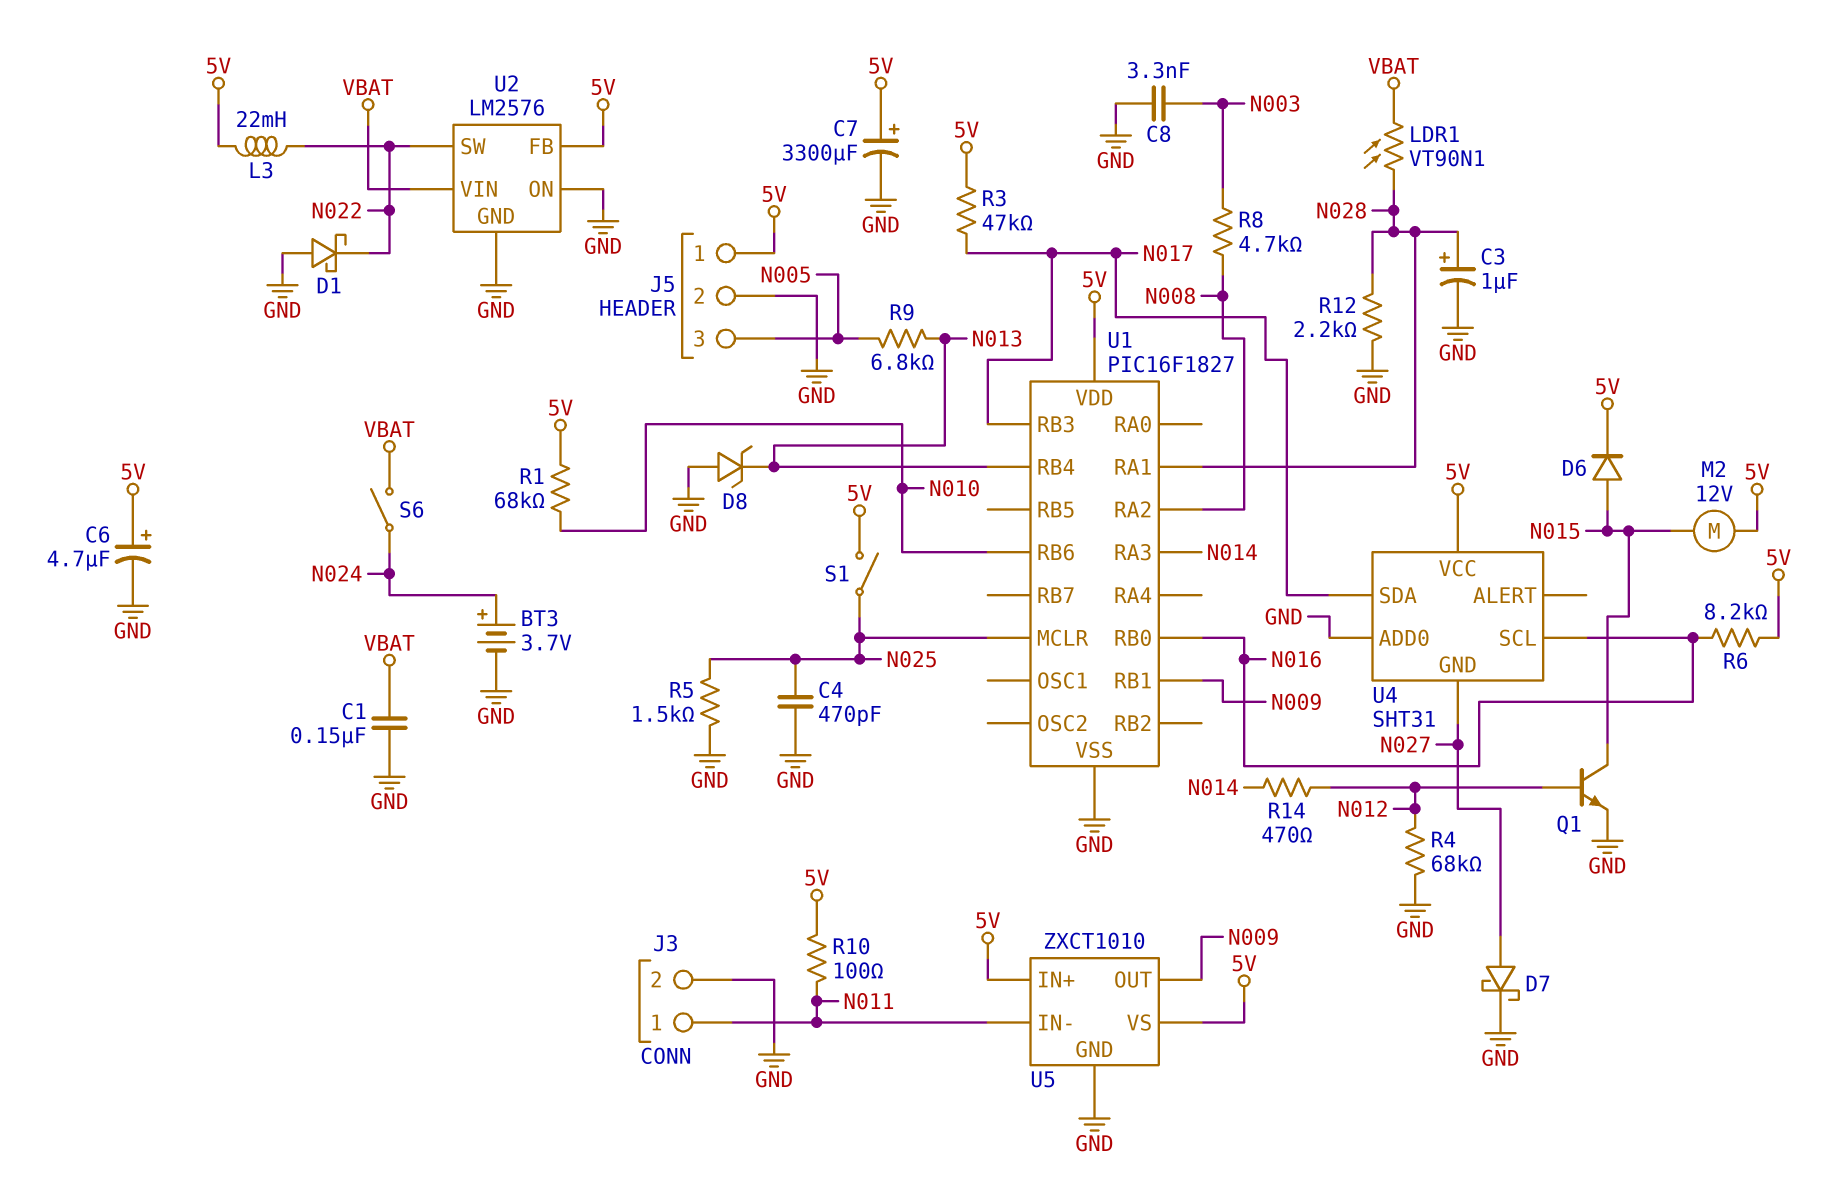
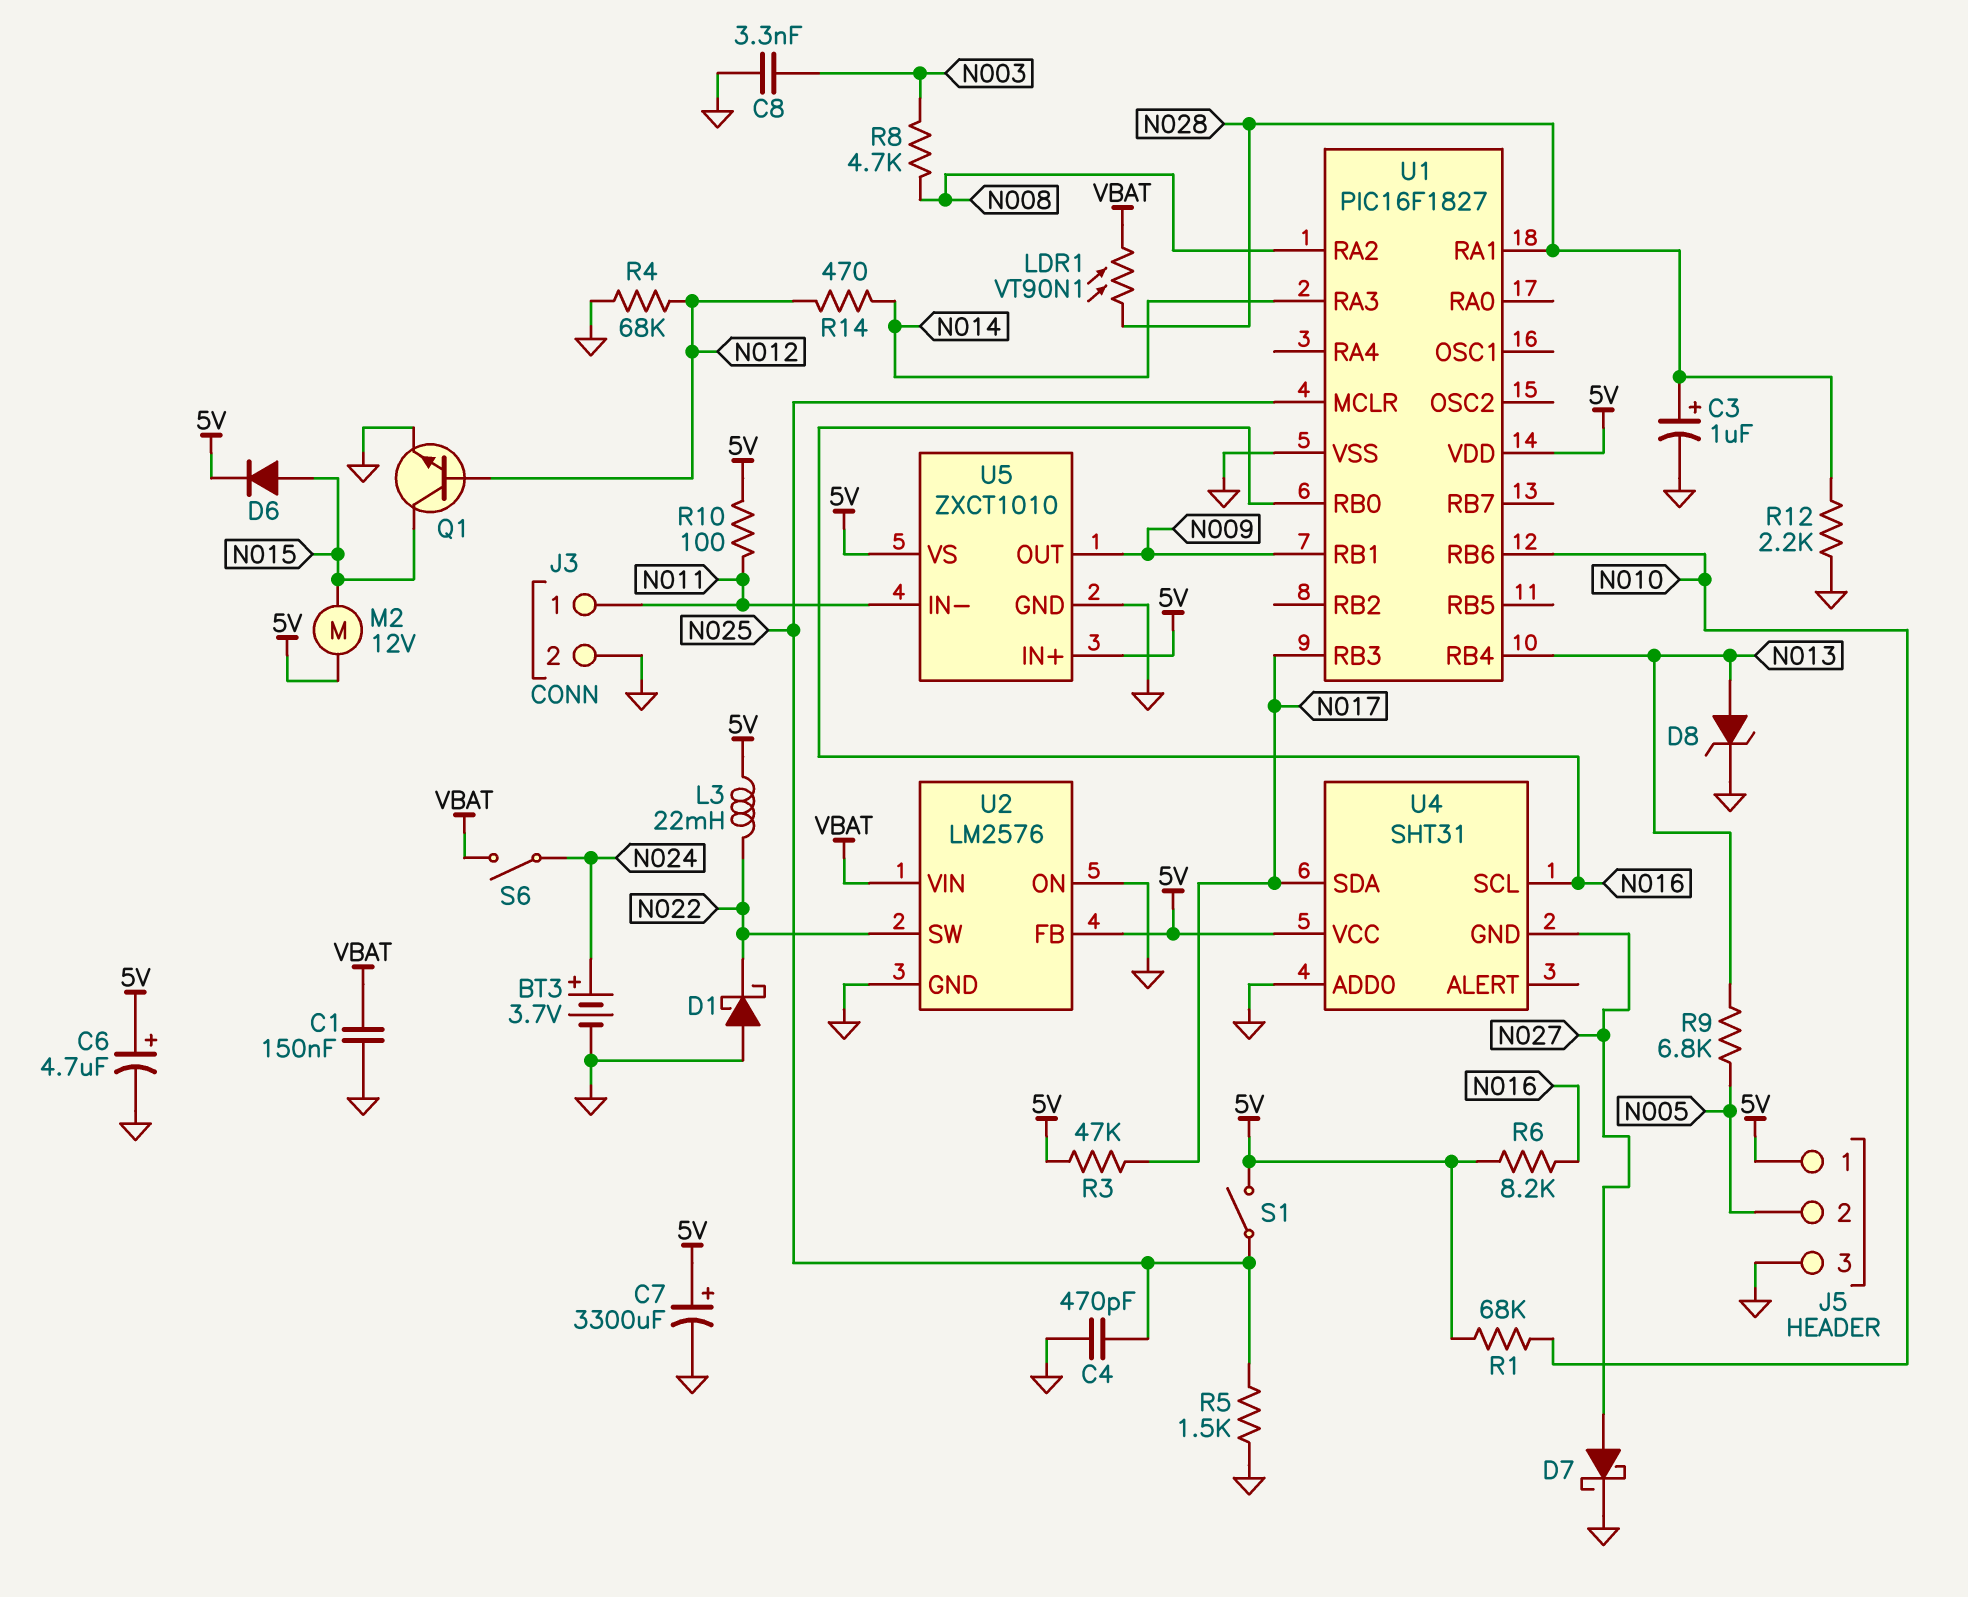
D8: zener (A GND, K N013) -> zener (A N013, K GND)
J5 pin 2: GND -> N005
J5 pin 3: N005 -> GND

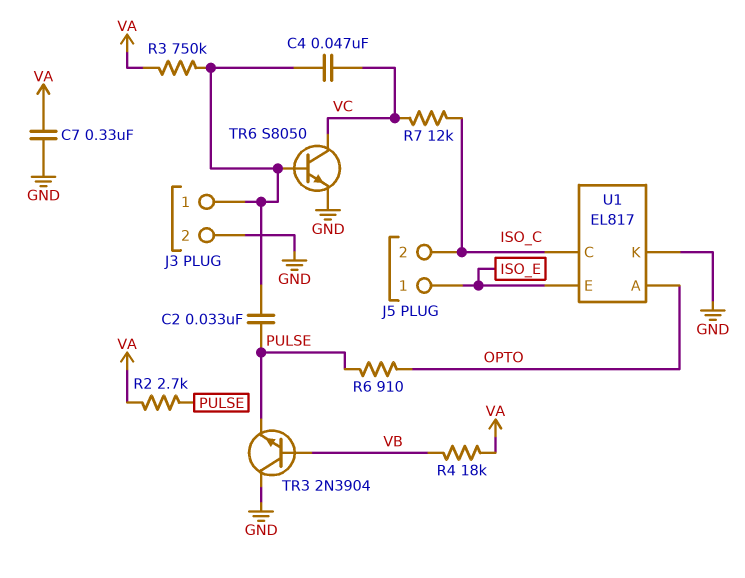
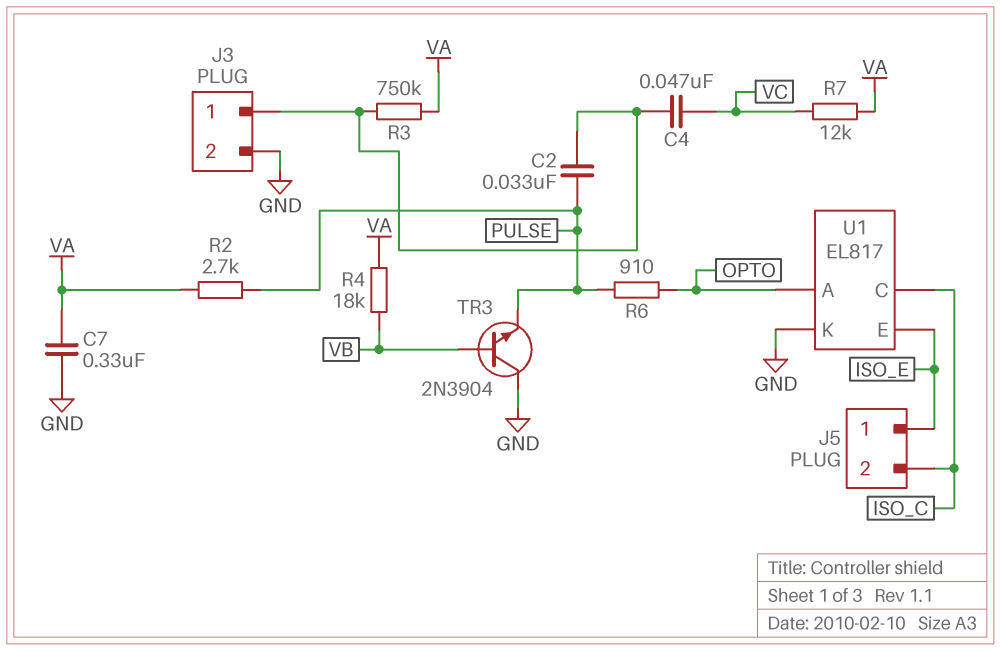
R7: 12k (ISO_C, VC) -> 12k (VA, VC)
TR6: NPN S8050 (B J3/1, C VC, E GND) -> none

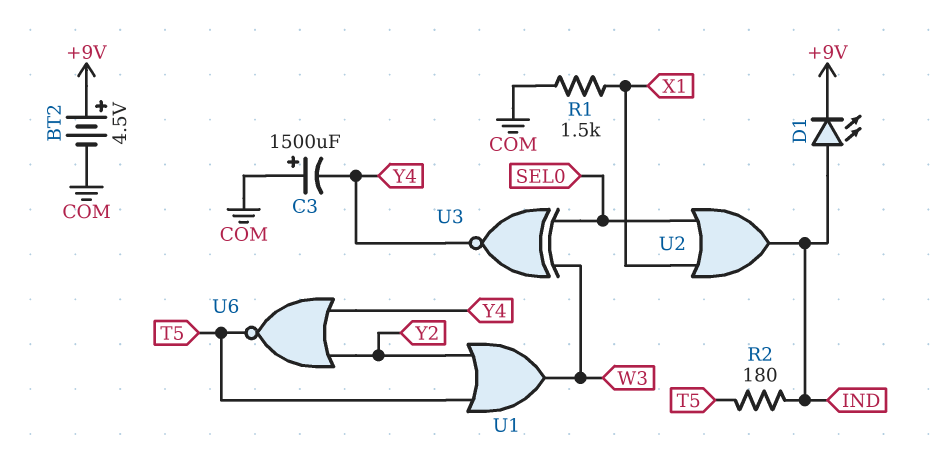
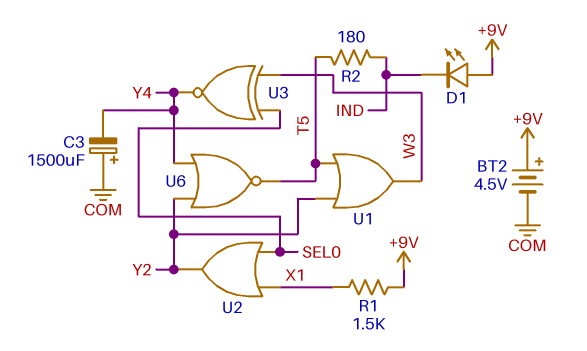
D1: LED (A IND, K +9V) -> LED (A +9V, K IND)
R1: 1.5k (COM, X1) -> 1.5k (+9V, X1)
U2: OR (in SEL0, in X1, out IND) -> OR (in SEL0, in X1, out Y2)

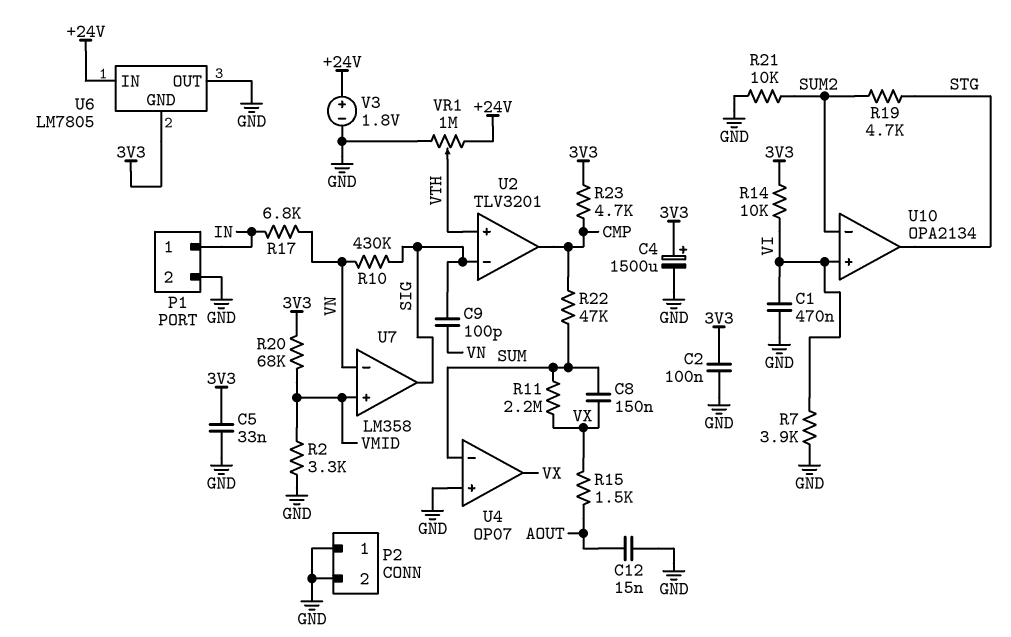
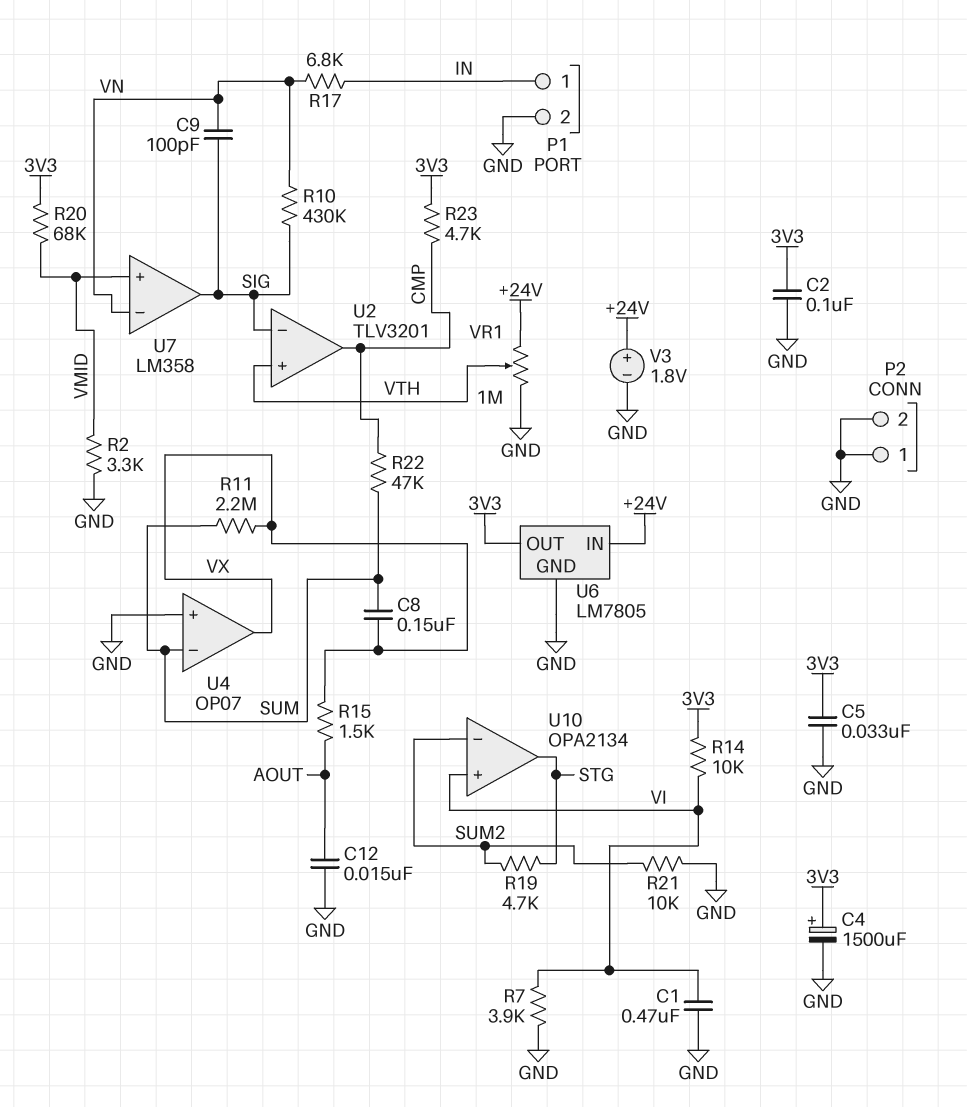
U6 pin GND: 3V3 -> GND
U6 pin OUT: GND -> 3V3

***

▶ _PROBLEM DETAILS_:
Pictures aside, reproduce exactly the lines from the one containing "U2: OR (in SEL0, in" to the end of the listing above, both ends included.

▶ _ANSWER AREA_:
U2: OR (in SEL0, in X1, out IND) -> OR (in SEL0, in X1, out Y2)

U6 pin GND: 3V3 -> GND
U6 pin OUT: GND -> 3V3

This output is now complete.